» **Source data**
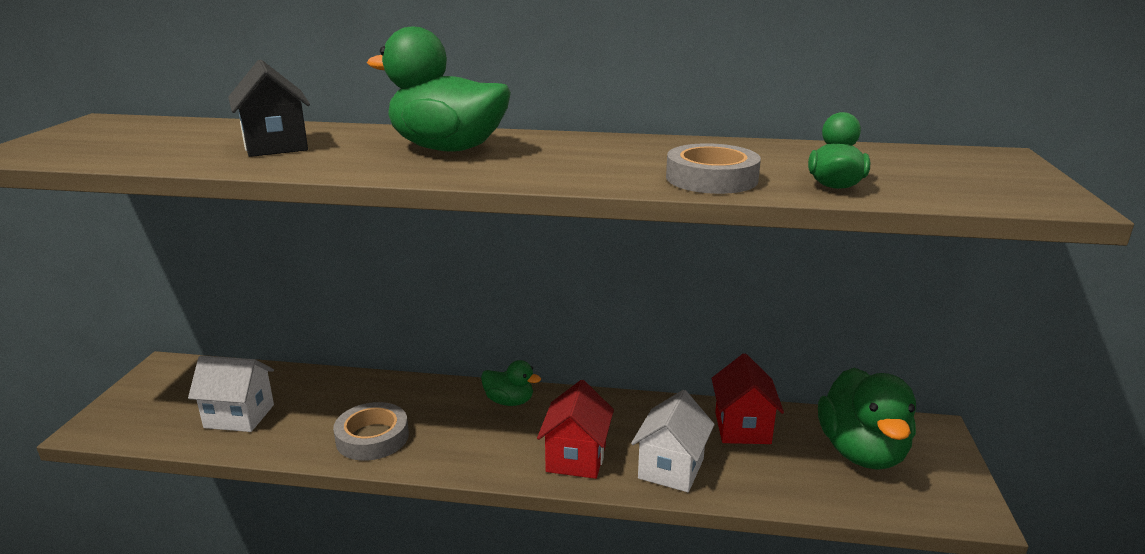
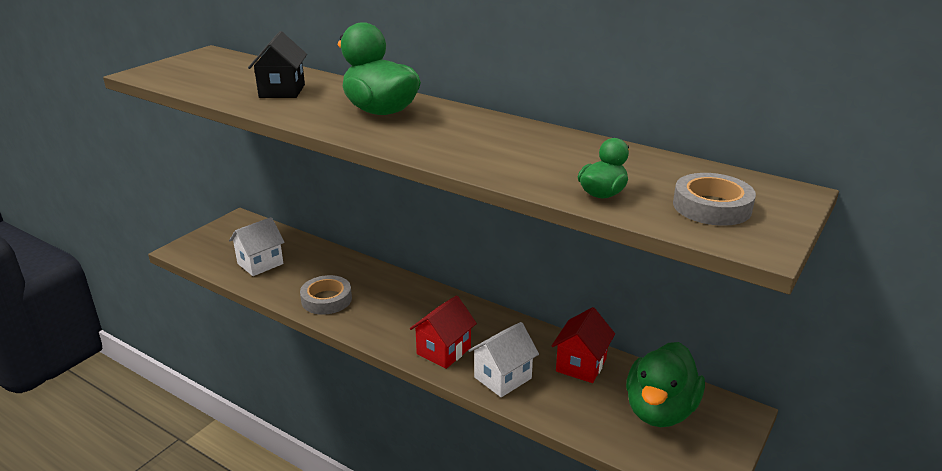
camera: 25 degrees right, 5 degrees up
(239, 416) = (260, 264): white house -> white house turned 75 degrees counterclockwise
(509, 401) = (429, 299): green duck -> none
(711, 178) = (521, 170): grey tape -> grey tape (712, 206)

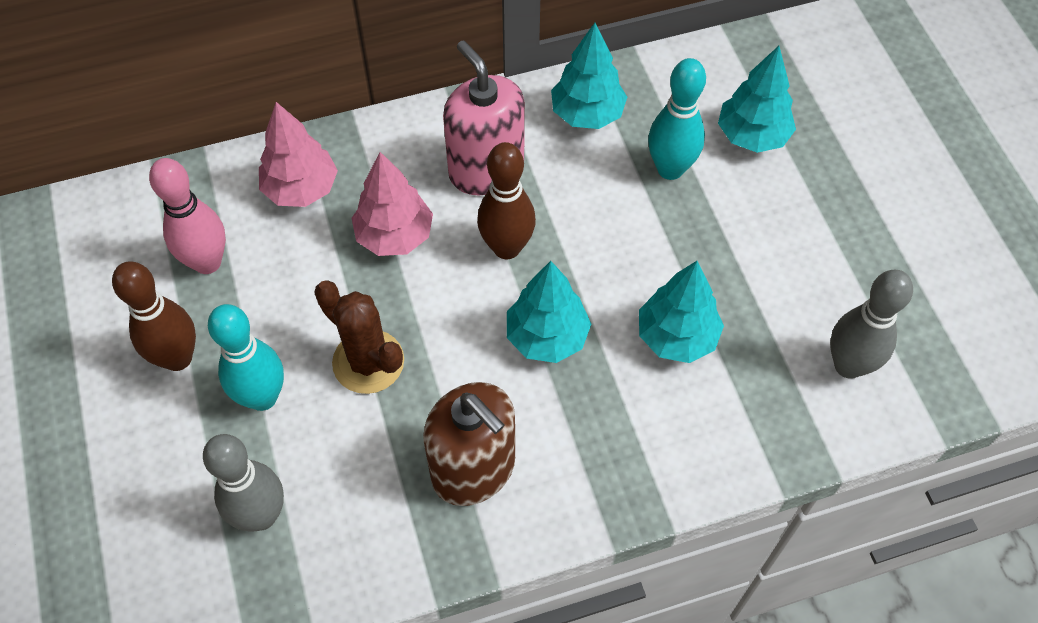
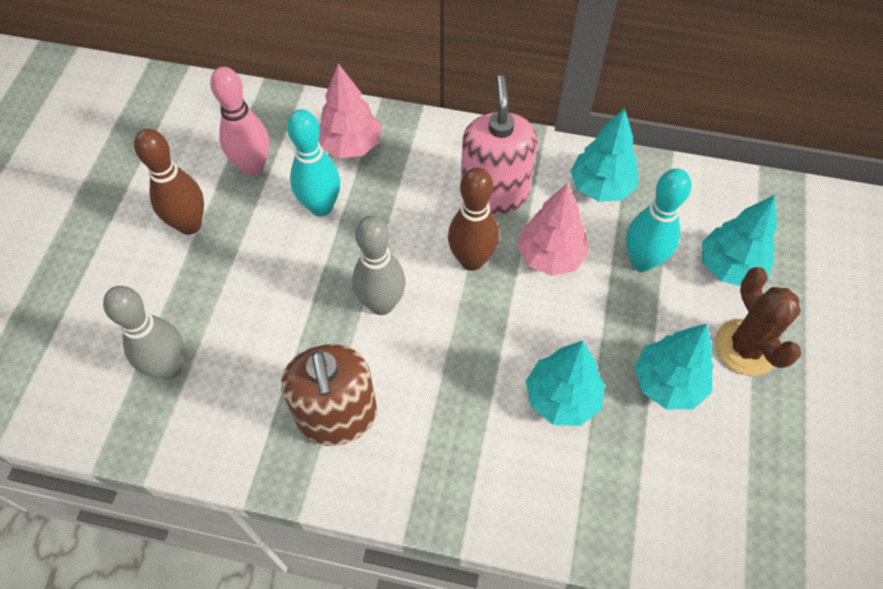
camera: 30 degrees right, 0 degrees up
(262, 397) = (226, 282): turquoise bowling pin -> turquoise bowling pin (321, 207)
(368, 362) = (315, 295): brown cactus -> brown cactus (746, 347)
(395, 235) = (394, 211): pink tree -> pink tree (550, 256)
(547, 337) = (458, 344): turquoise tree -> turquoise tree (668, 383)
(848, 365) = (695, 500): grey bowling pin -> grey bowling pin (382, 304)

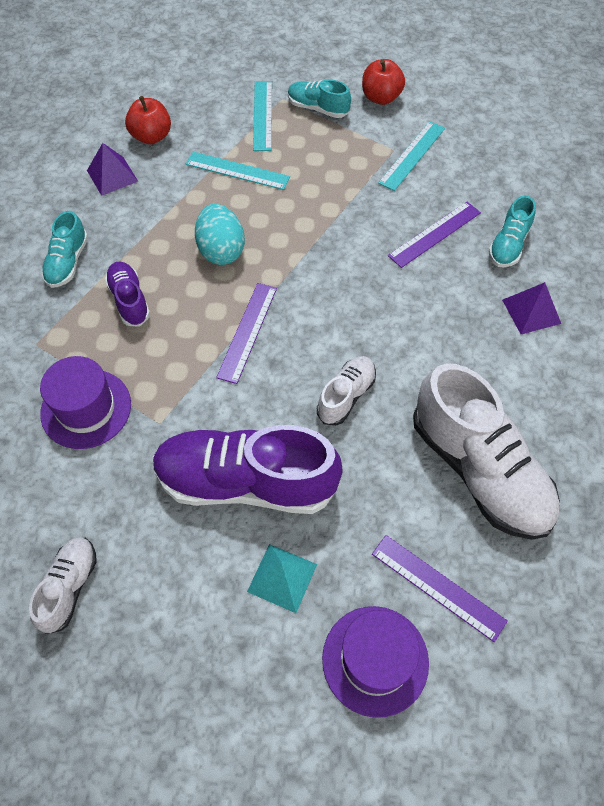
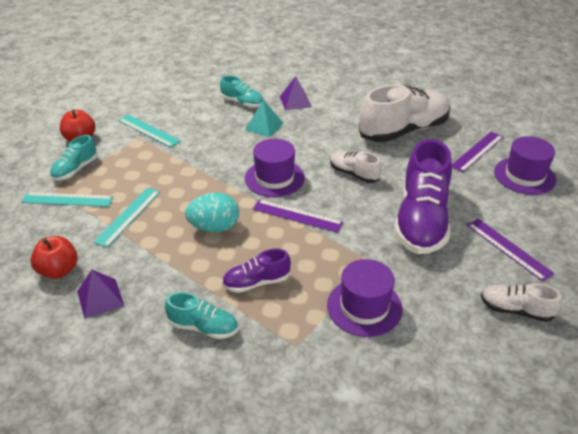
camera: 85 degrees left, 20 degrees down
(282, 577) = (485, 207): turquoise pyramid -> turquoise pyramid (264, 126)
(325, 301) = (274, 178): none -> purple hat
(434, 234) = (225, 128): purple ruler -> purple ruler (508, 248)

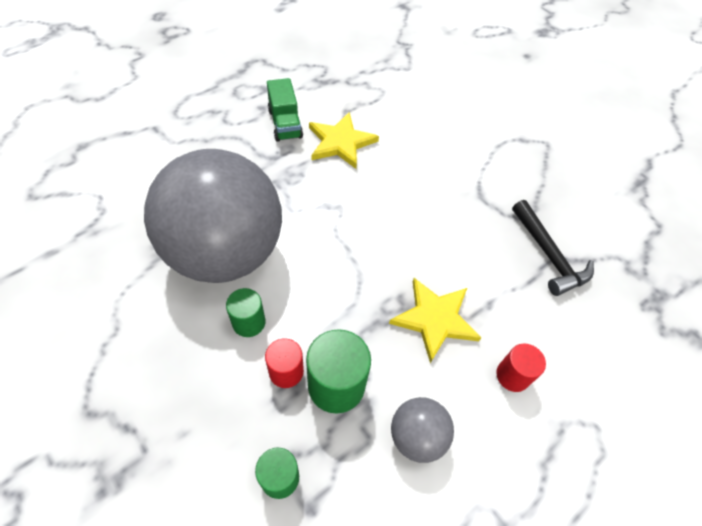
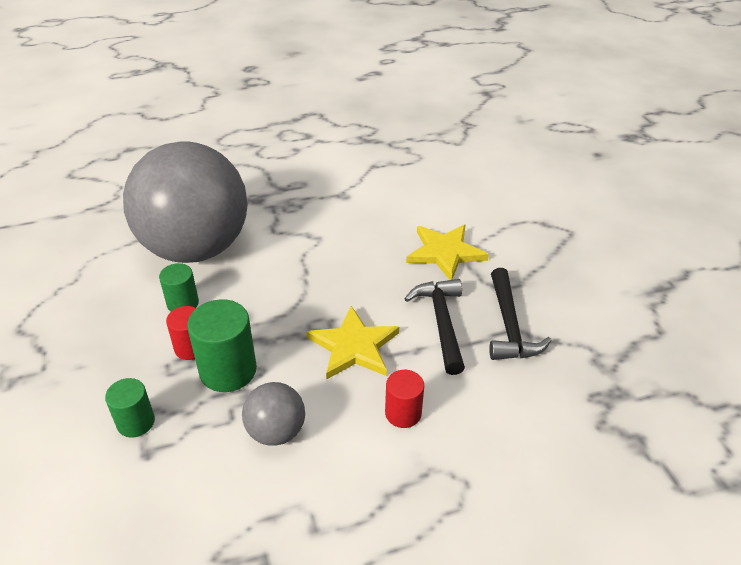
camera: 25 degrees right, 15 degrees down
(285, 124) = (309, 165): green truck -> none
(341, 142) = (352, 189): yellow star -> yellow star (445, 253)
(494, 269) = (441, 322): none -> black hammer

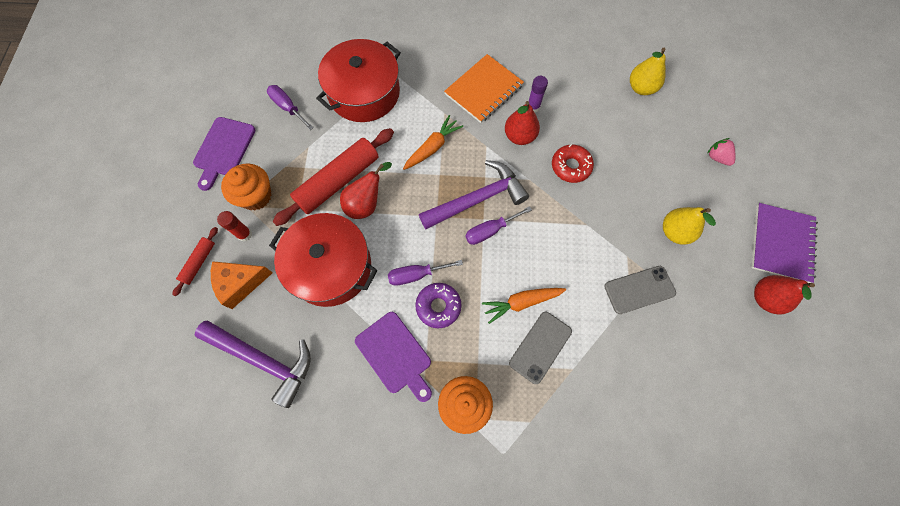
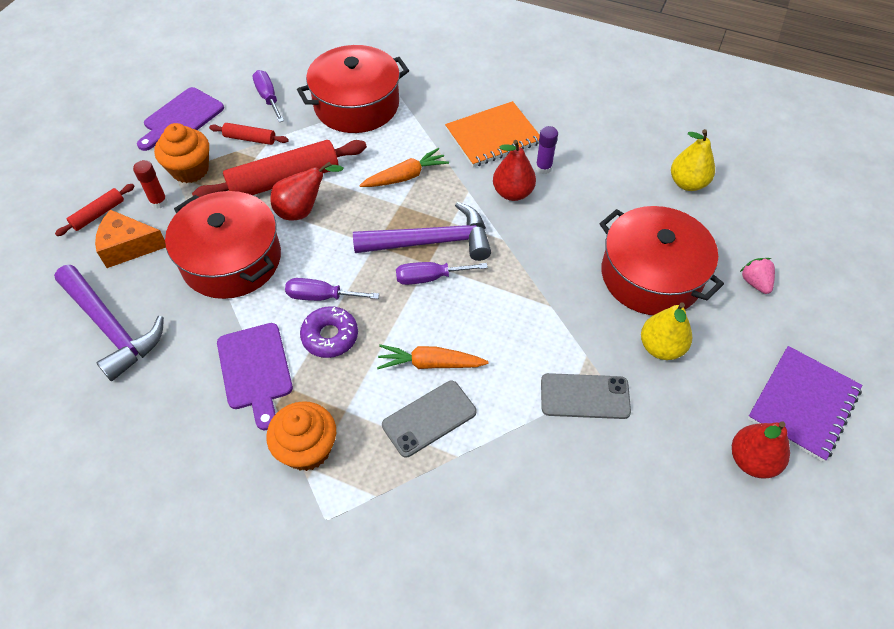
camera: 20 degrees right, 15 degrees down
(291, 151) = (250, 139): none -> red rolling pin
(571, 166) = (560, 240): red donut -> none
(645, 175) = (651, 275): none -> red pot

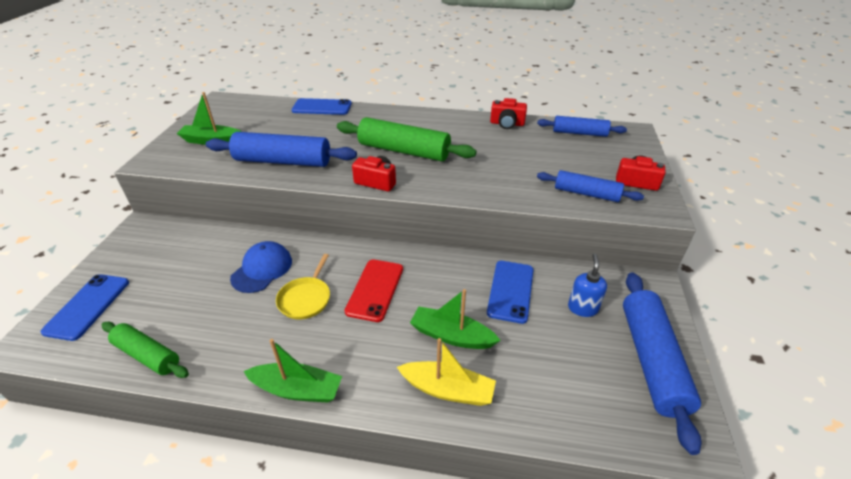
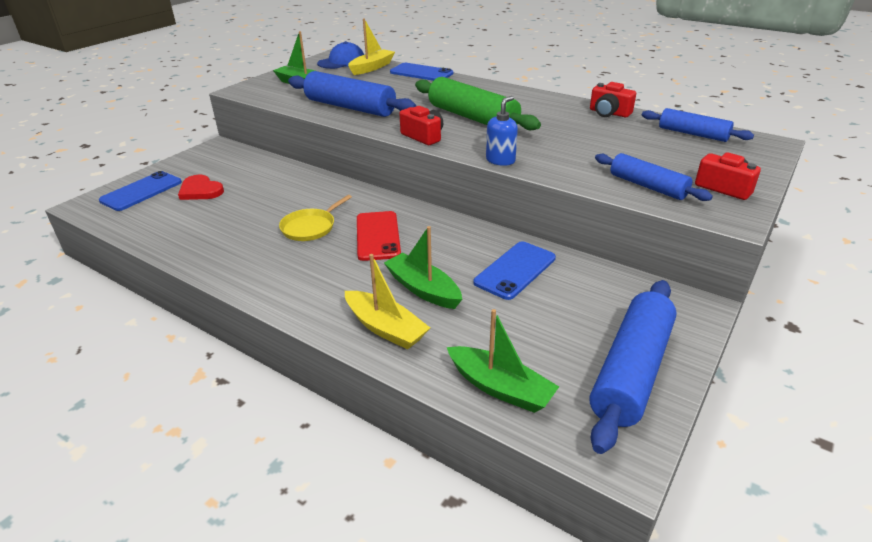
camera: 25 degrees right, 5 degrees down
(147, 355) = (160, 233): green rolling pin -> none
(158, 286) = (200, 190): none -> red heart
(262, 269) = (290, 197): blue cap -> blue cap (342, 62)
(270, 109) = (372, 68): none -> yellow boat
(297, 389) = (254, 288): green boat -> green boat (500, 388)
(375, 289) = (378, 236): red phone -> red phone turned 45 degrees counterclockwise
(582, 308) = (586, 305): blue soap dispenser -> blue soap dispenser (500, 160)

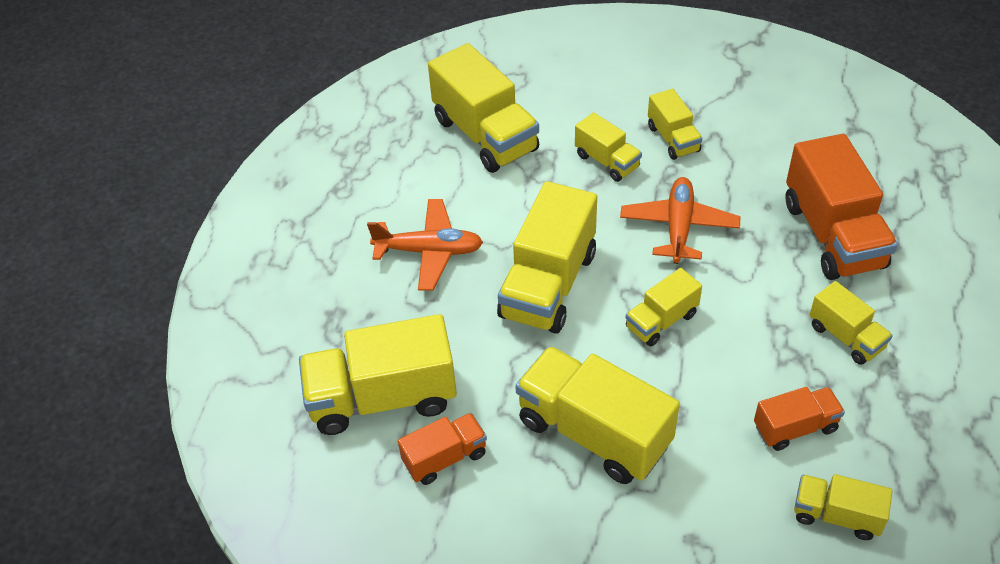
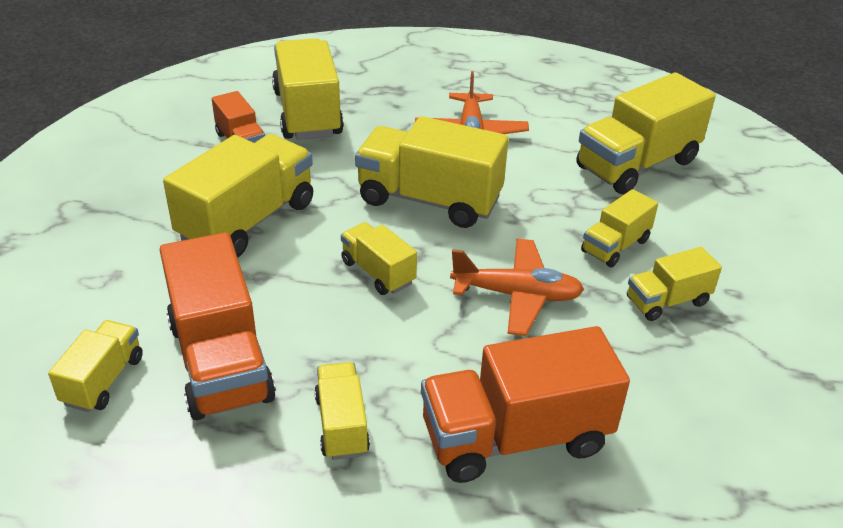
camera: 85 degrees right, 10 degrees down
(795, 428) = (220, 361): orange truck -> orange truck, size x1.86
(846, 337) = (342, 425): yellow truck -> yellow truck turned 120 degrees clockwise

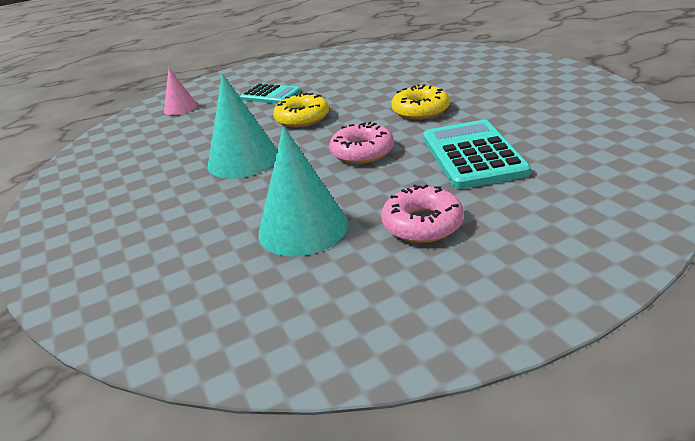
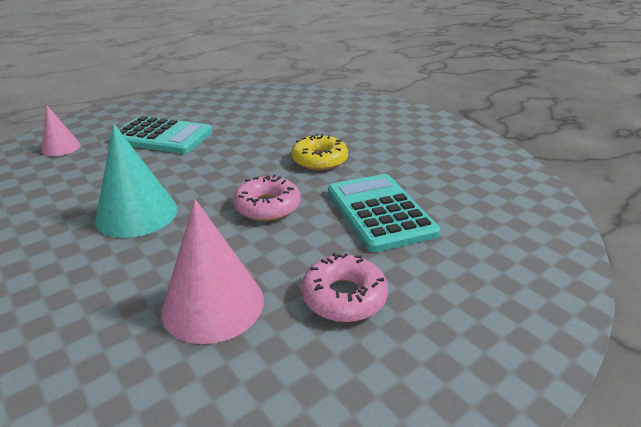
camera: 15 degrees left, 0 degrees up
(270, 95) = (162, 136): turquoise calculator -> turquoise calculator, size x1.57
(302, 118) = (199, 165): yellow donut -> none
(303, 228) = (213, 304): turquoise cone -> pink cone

» **BRIEF**
Find every line in the records above that holds the word "blue", and copy each one.

» **SOLUTION TO THIS PROBLEM**
(262, 269) = (290, 197): blue cap -> blue cap (342, 62)
(582, 308) = (586, 305): blue soap dispenser -> blue soap dispenser (500, 160)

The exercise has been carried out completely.